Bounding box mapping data
☆ ☆ ☆ ☆ ☆
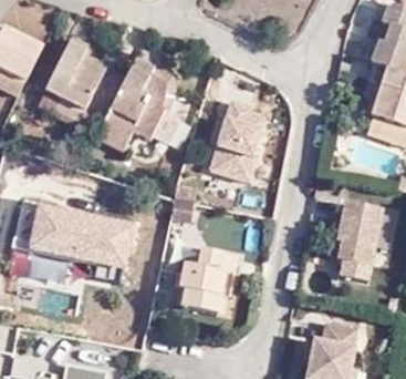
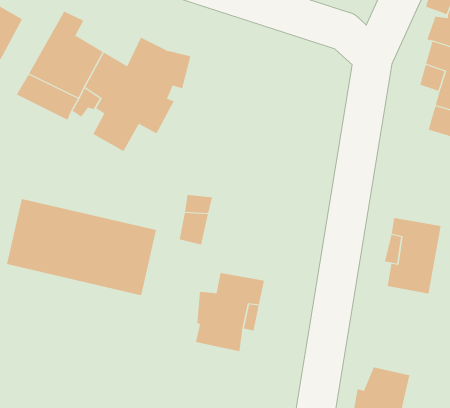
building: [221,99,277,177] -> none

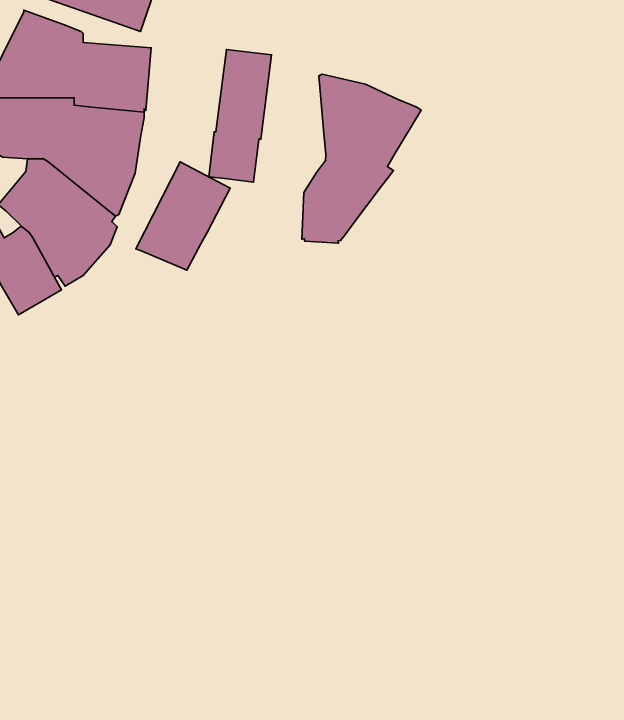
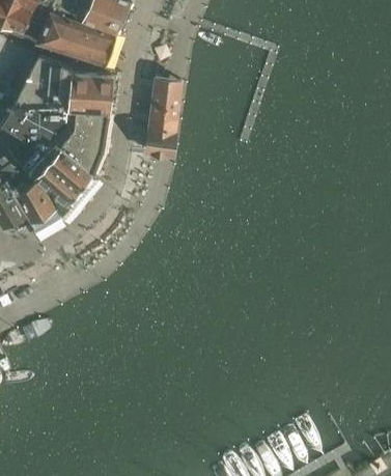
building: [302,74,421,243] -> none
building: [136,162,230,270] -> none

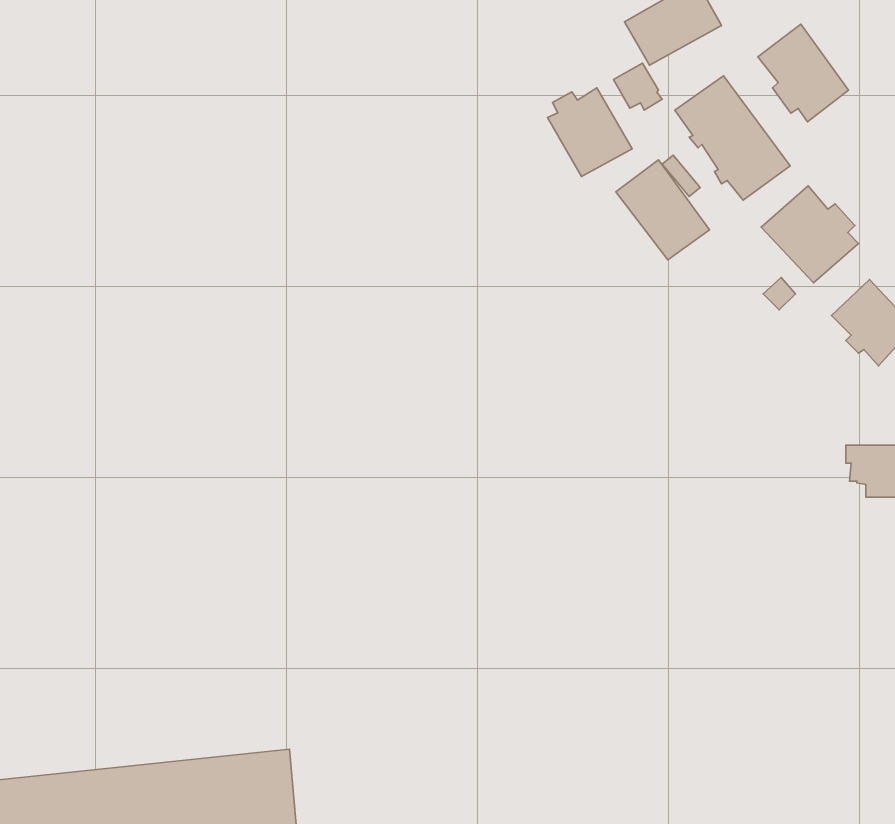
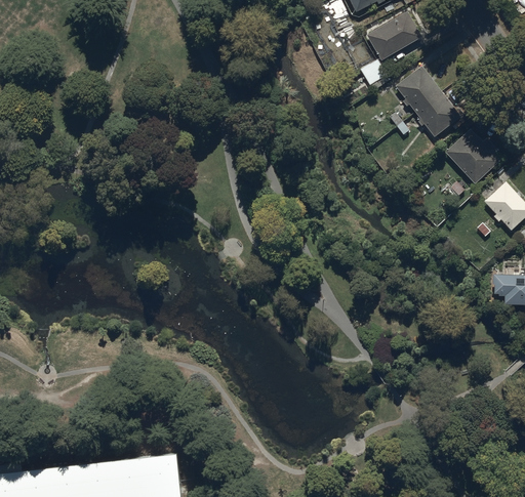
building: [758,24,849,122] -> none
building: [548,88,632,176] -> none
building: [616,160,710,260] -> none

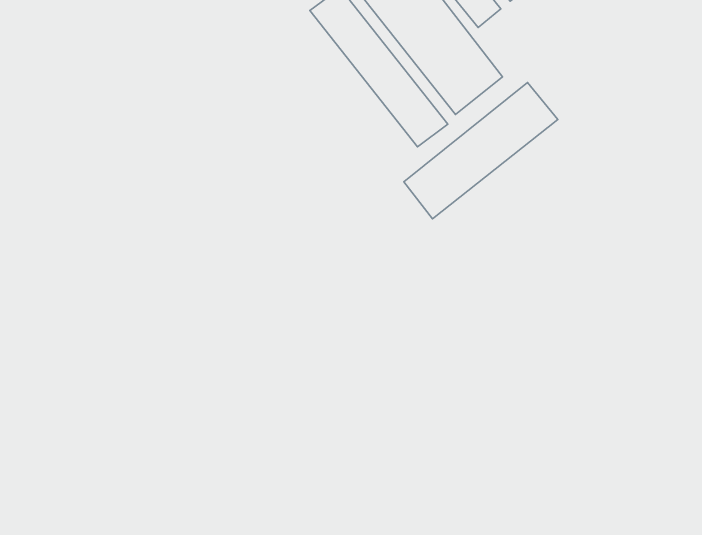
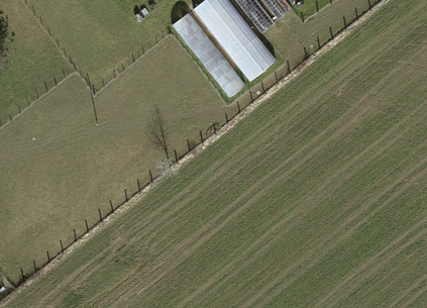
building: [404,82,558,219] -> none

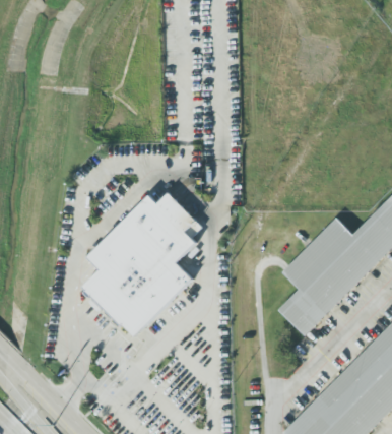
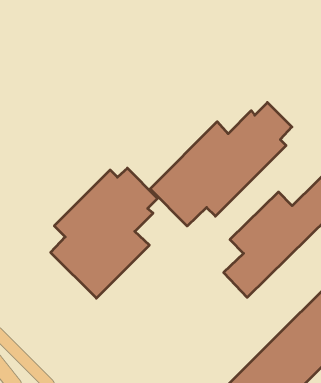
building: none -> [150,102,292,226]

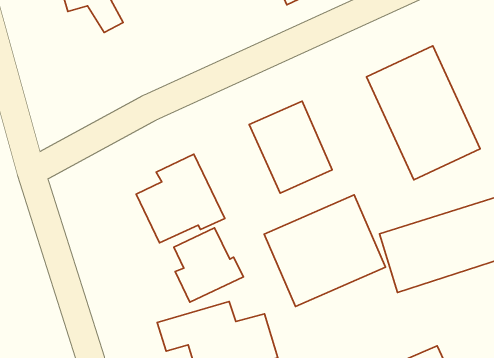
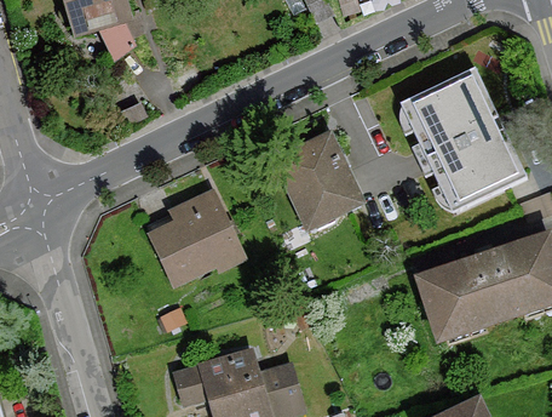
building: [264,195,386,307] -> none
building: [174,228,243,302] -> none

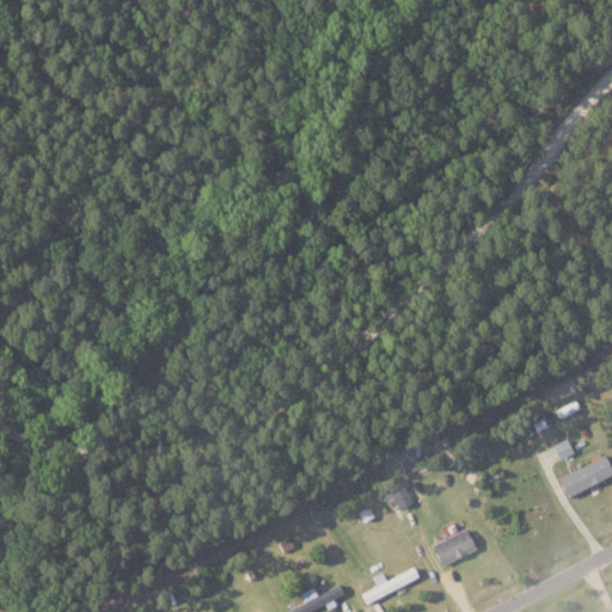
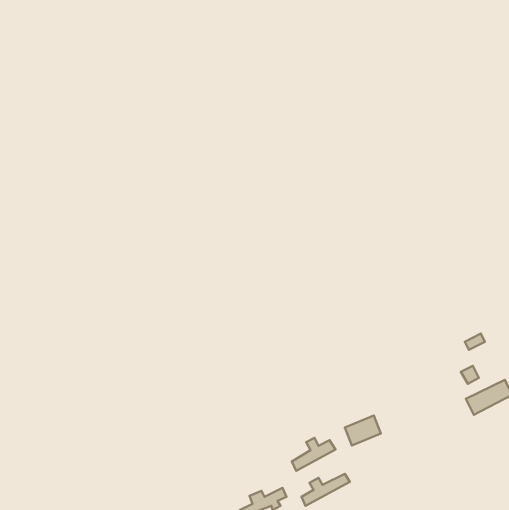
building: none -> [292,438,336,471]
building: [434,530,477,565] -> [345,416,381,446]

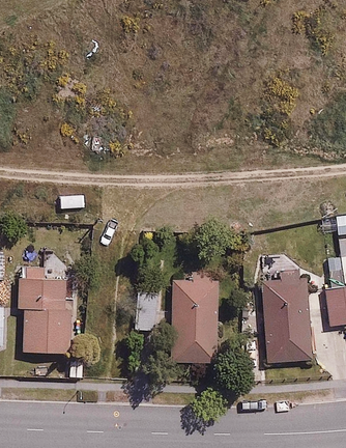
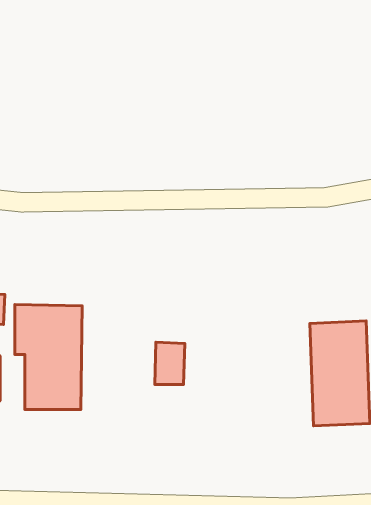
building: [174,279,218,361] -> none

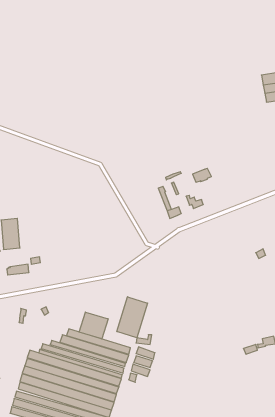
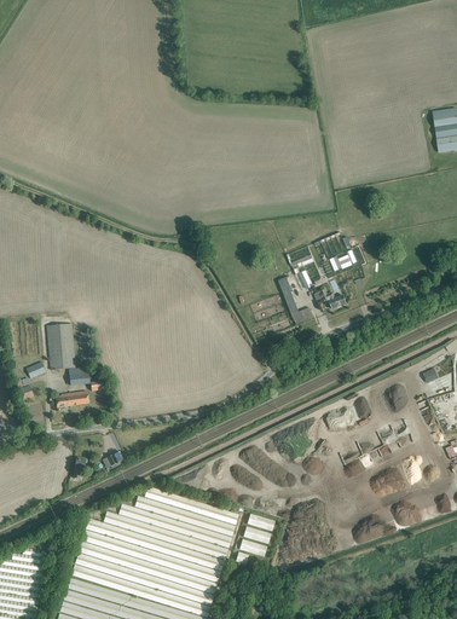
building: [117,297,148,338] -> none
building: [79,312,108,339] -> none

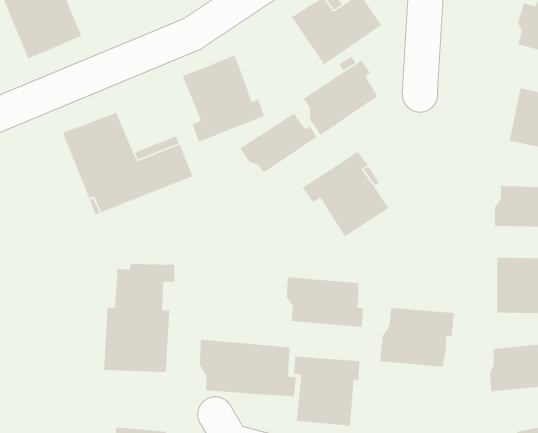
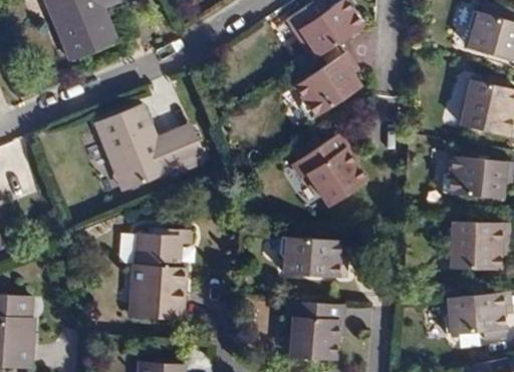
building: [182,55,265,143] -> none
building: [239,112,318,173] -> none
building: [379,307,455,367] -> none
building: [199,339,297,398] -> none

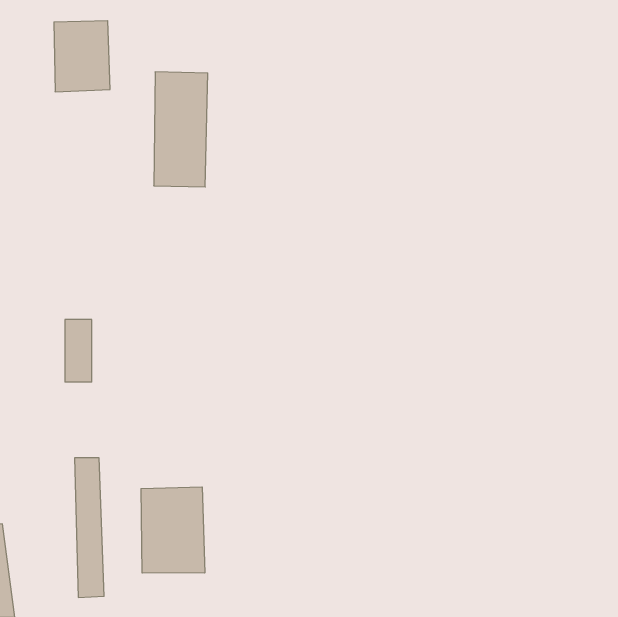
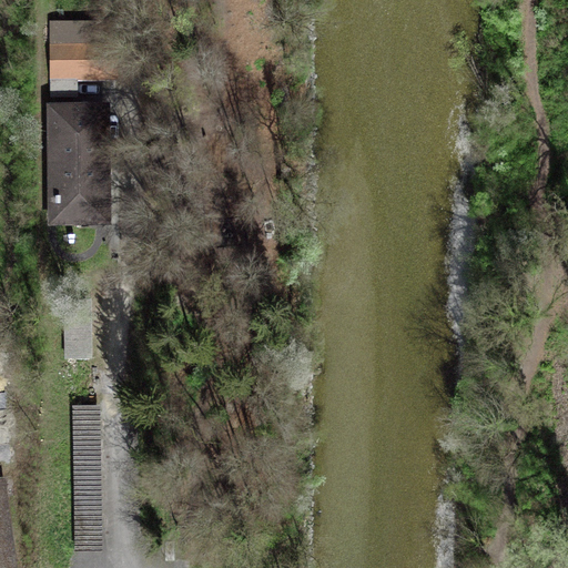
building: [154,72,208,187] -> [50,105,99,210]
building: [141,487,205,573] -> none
☆ ☆ ☆ ☆ ☆
YOUR ASSIGNMENT: Which lines run from the one holding "building: none -> [292,438,336,471]" through the end of the records? Reproduce them word for word, both ends included, with no pictures.

TASK RESPONSE:
building: none -> [292,438,336,471]
building: [434,530,477,565] -> [345,416,381,446]

building: [174,279,218,361] -> none

building: [117,297,148,338] -> none
building: [79,312,108,339] -> none

building: [182,55,265,143] -> none
building: [239,112,318,173] -> none
building: [379,307,455,367] -> none
building: [199,339,297,398] -> none

building: [154,72,208,187] -> [50,105,99,210]
building: [141,487,205,573] -> none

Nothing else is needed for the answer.